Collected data
....
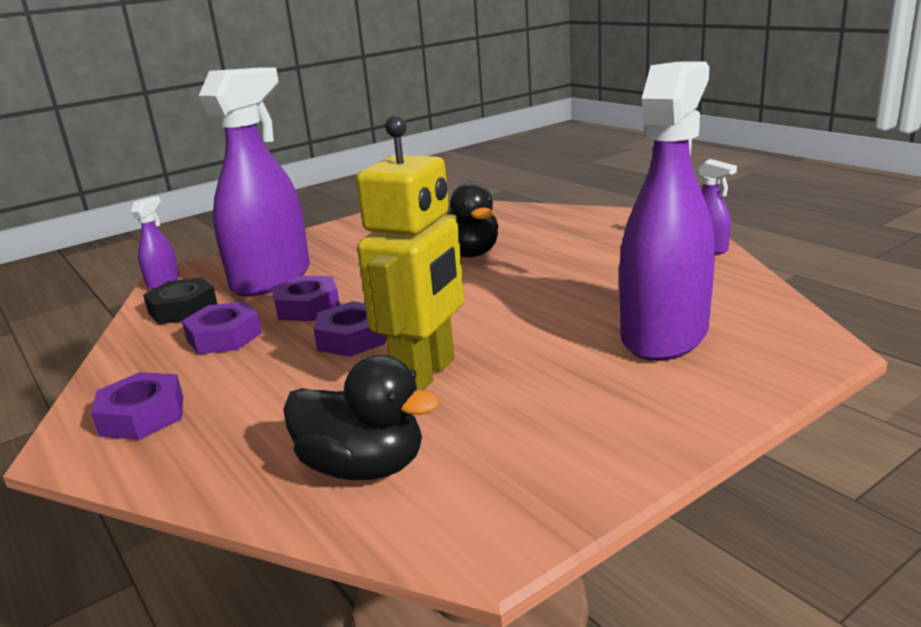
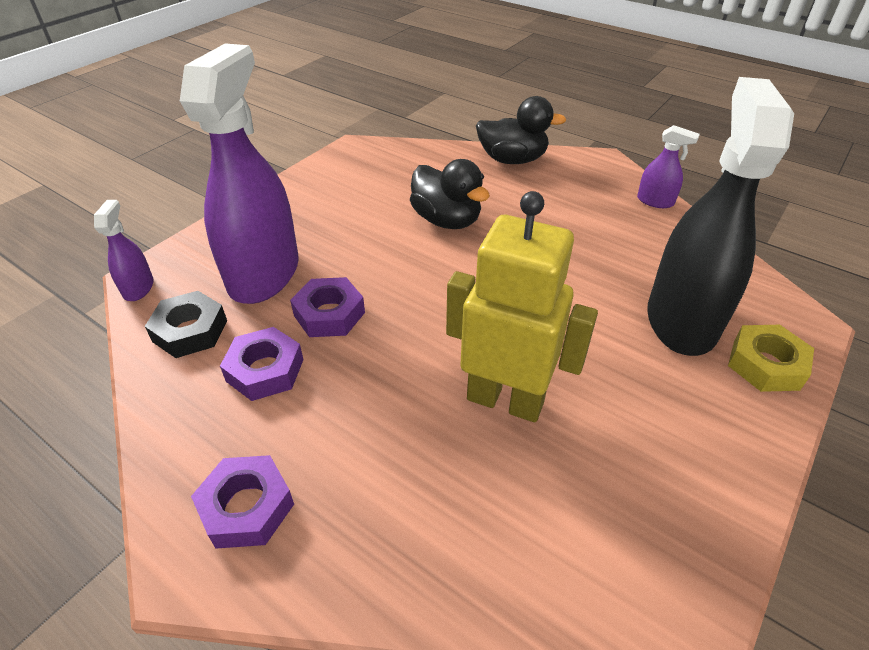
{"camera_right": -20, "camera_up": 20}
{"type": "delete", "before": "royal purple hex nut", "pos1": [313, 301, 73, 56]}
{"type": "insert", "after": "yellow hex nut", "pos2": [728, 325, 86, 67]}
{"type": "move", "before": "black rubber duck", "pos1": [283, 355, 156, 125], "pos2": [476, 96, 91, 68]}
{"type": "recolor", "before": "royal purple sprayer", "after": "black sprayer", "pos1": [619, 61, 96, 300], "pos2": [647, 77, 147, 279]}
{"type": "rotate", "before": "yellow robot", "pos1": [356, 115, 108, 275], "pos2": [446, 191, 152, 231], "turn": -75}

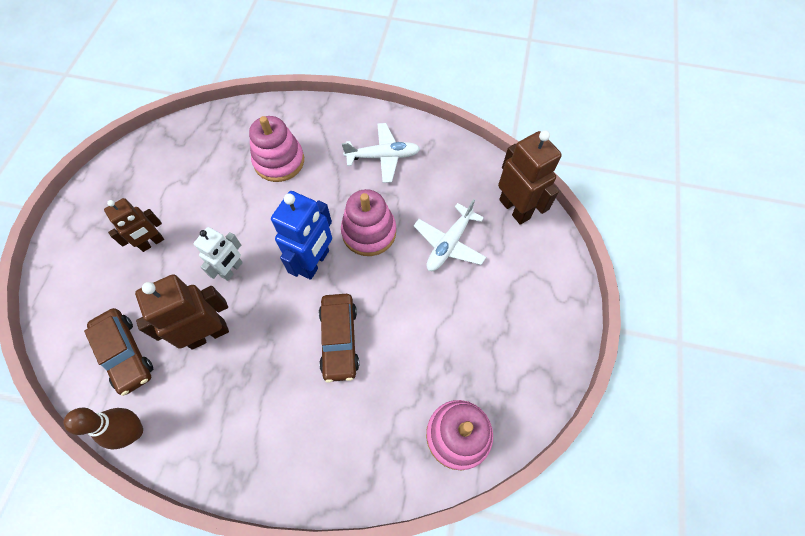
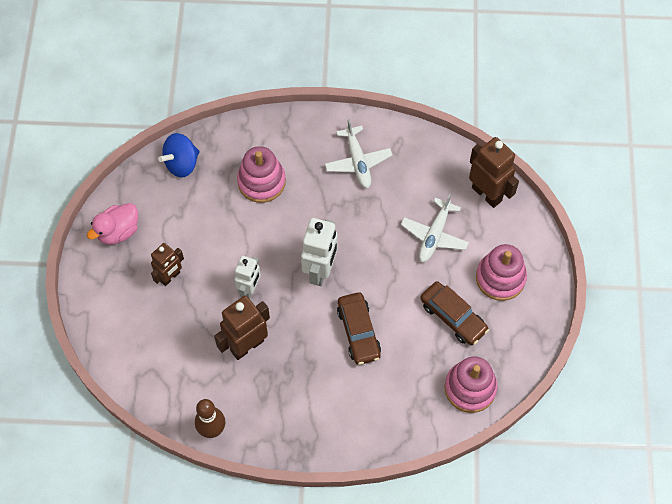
{"camera_right": -10, "camera_up": 0}
{"type": "insert", "after": "rose-pink rubber duck", "pos2": [87, 203, 51, 42]}
{"type": "insert", "after": "royal blue spinning top", "pos2": [158, 133, 41, 44]}
{"type": "move", "before": "brown toy car", "pos1": [84, 308, 69, 88], "pos2": [420, 281, 69, 64]}
{"type": "move", "before": "rose-pink stacking toy", "pos1": [341, 189, 55, 67], "pos2": [476, 244, 51, 57]}
{"type": "recolor", "before": "royal blue robot", "after": "pure white robot", "pos1": [271, 191, 61, 89], "pos2": [301, 218, 37, 68]}
{"type": "rotate", "before": "pure white plane", "pos1": [342, 123, 78, 60], "pos2": [325, 119, 67, 69], "turn": 90}

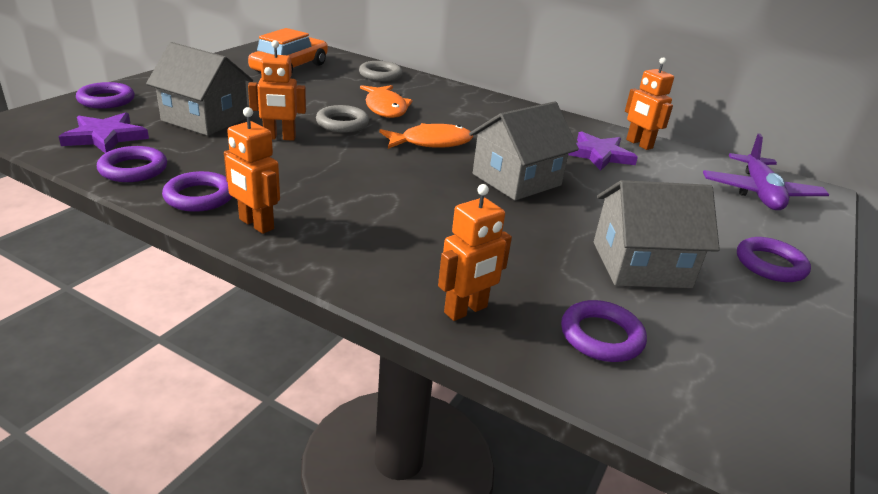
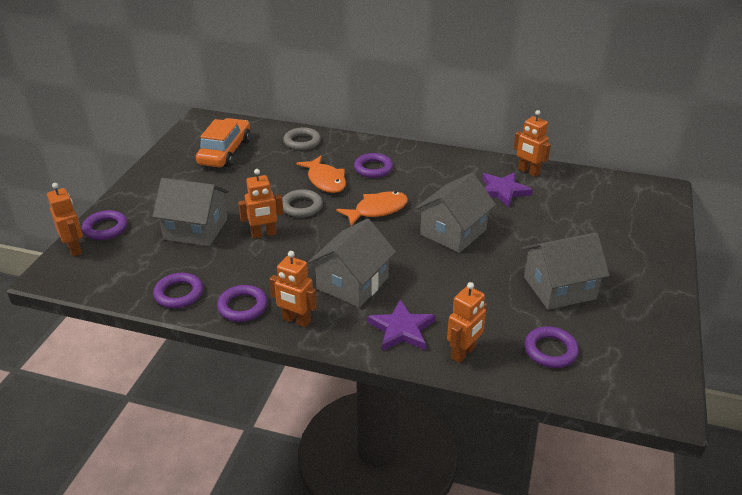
{"camera_right": -10, "camera_up": 5}
{"type": "delete", "before": "royal purple plane", "pos1": [703, 134, 126, 76]}
{"type": "insert", "after": "orange robot", "pos2": [47, 183, 36, 74]}
{"type": "insert", "after": "gray house", "pos2": [308, 218, 88, 89]}
{"type": "move", "before": "royal purple five-pointed star", "pos1": [58, 112, 91, 41], "pos2": [368, 299, 68, 52]}
{"type": "move", "before": "royal purple torus", "pos1": [737, 237, 74, 45], "pos2": [354, 153, 39, 25]}

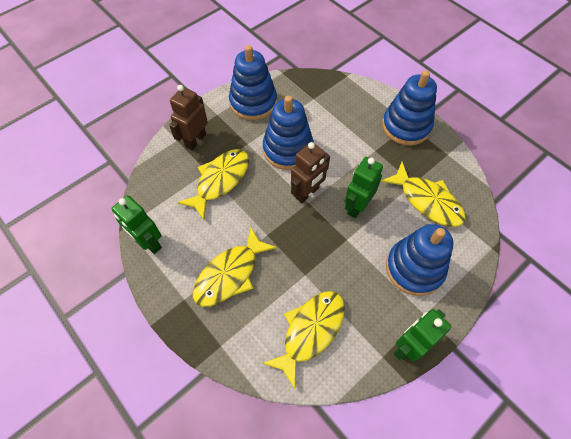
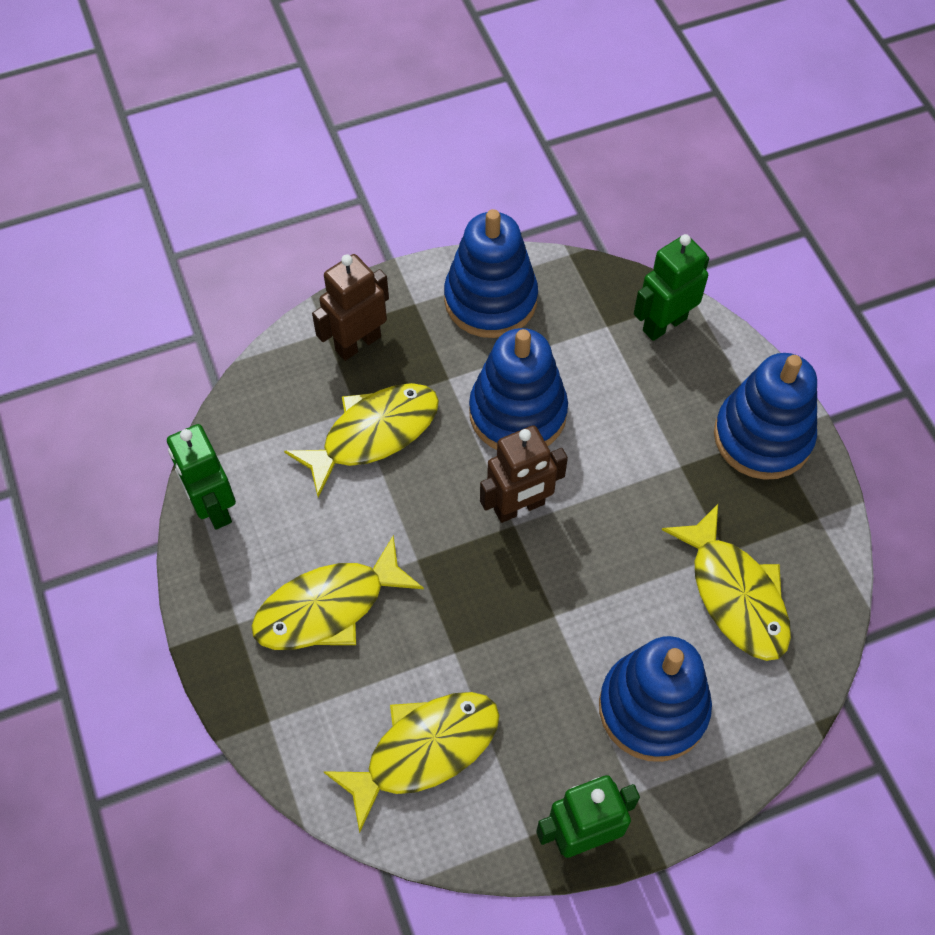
{"camera_right": 20, "camera_up": 0}
{"type": "move", "before": "green robot", "pos1": [345, 157, 38, 61], "pos2": [634, 234, 75, 107]}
....
◆ Goal of the exercise: Nothing but a number should be given: the count of lines in the records that contain the word "plane".

◆ Output below: 2